-- Dataset content follows --
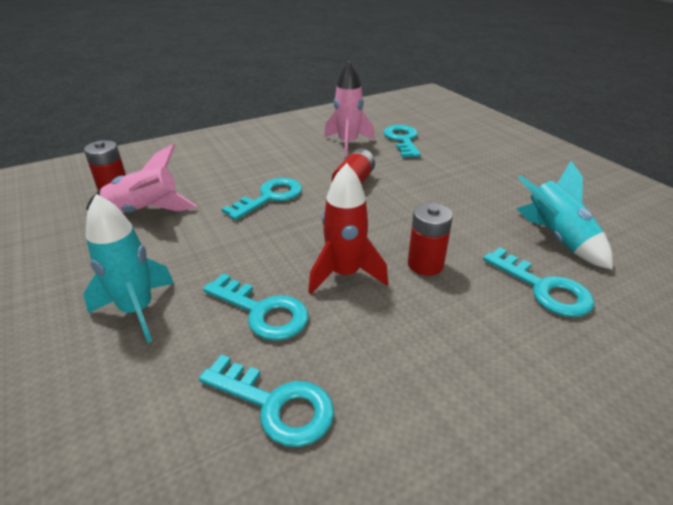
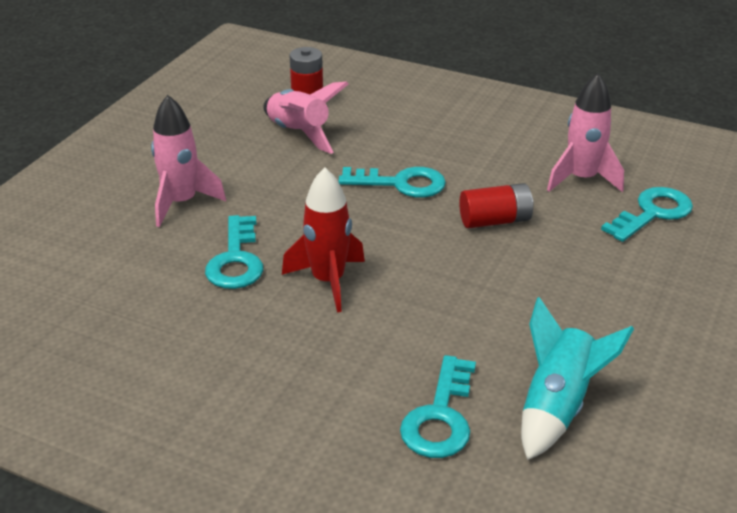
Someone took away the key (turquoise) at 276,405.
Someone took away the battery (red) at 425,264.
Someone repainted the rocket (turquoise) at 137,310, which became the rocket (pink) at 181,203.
-- Dataset content concluded --
Exercise
Would you repeat the complete listing exactly, excluding each picture it holds?

Reply to the exercise
Someone took away the key (turquoise) at 276,405.
Someone took away the battery (red) at 425,264.
Someone repainted the rocket (turquoise) at 137,310, which became the rocket (pink) at 181,203.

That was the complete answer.